# Assigned task
Would you work out how many of the lines below hold "grey" and reply with nothing but the number?

━━━━━━━━━━━━━━━━━━━━

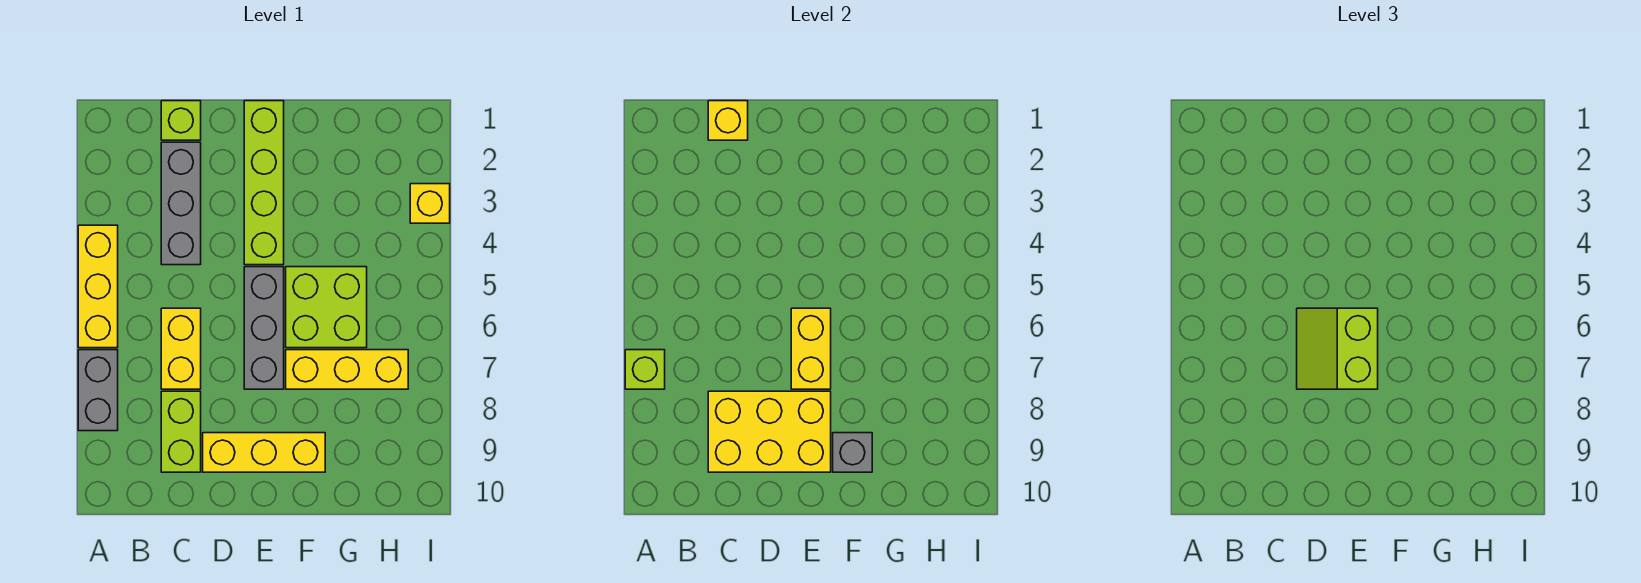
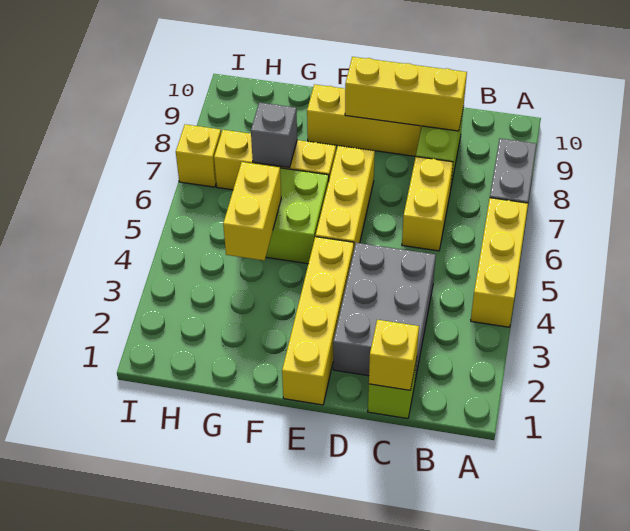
lime brick A7 level 2 -> none
grey brick C2:C4 level 1 -> grey brick C2:D4 level 1
yellow brick C8:E9 level 2 -> yellow brick C9:E9 level 2
lime slope D6:E7 level 3 top E -> none
lime brick E1:E4 level 1 -> yellow brick E1:E4 level 1
grey brick E5:E7 level 1 -> yellow brick E5:E7 level 1
yellow brick E6:E7 level 2 -> yellow brick G4:G5 level 2
grey brick F9 level 2 -> grey brick G7 level 2
yellow brick I3 level 1 -> yellow brick I7 level 1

━━━━━━━━━━━━━━━━━━━━

# Answer to this task
3